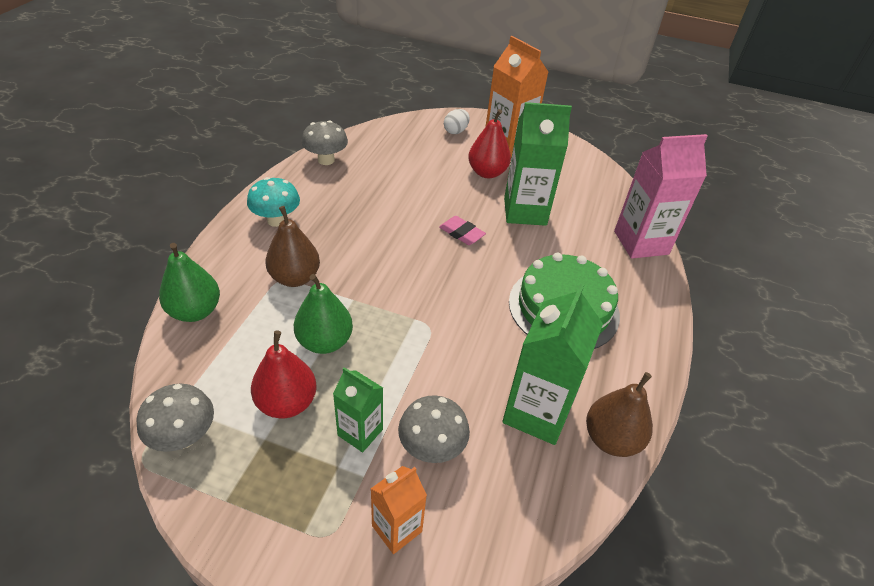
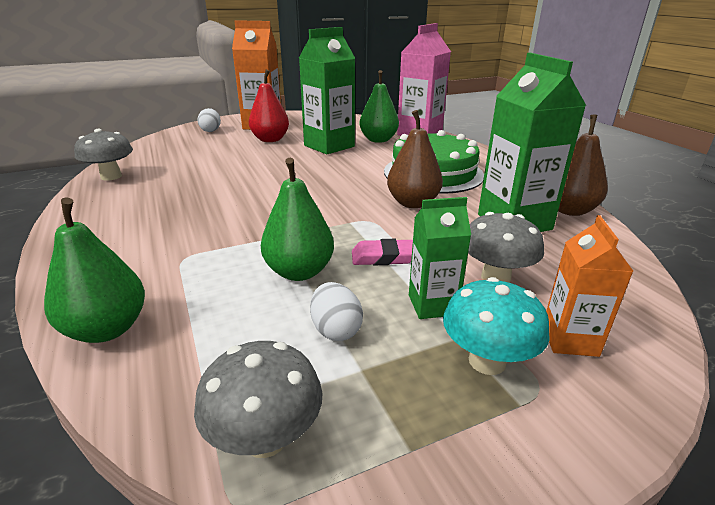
camera: 40 degrees left, 15 degrees down
turquoise mushroom [247,177,300,227] -> turquoise mushroom moved to [443,277,550,375]
red pear [251,330,317,418] -> white egg [310,282,363,341]
brown pear [265,206,320,287] -> brown pear moved to [387,110,443,208]
pink eraser [439,216,486,245] -> pink eraser moved to [352,239,413,265]
none -> green pear [359,70,399,143]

Task statement.
Only lines that include "moved" belong in the answer; return them from the entries above.

Answer below.
turquoise mushroom [247,177,300,227] -> turquoise mushroom moved to [443,277,550,375]
brown pear [265,206,320,287] -> brown pear moved to [387,110,443,208]
pink eraser [439,216,486,245] -> pink eraser moved to [352,239,413,265]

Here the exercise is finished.